[[ Supplied data open ]]
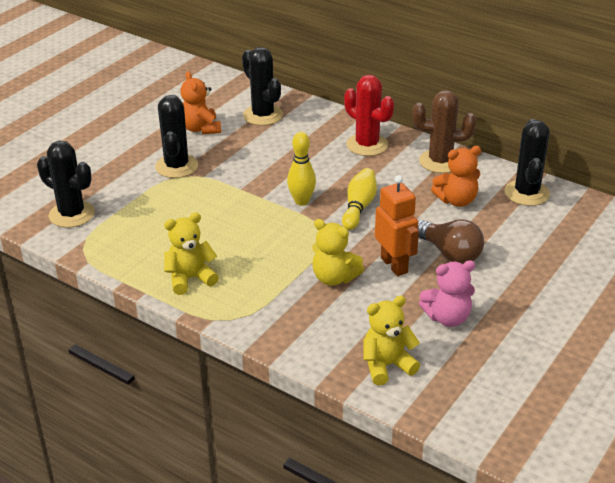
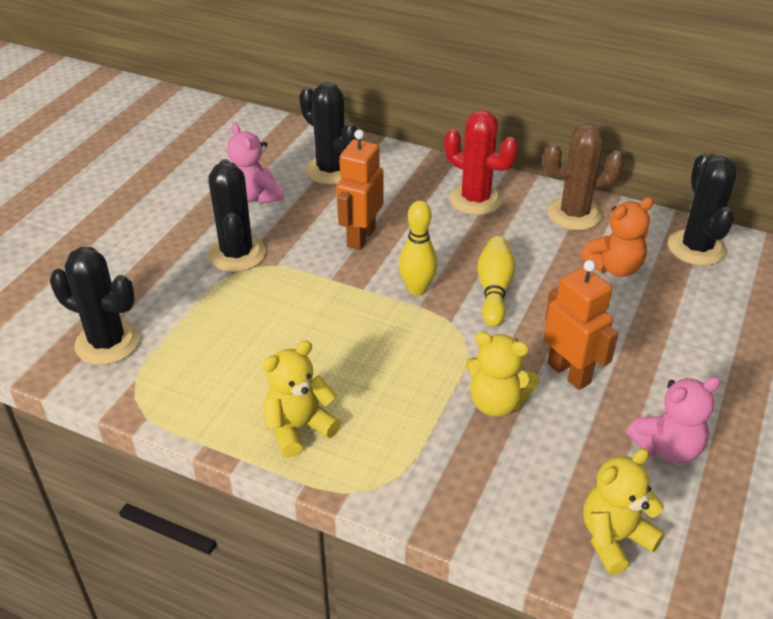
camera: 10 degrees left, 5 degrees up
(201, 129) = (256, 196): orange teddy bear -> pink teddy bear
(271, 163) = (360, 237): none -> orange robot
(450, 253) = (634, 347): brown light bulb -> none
[[ Supplied data closed ]]
What you have to do: Please output the entire listing above verbatim and omit its images.

Output for this task:
camera: 10 degrees left, 5 degrees up
(201, 129) = (256, 196): orange teddy bear -> pink teddy bear
(271, 163) = (360, 237): none -> orange robot
(450, 253) = (634, 347): brown light bulb -> none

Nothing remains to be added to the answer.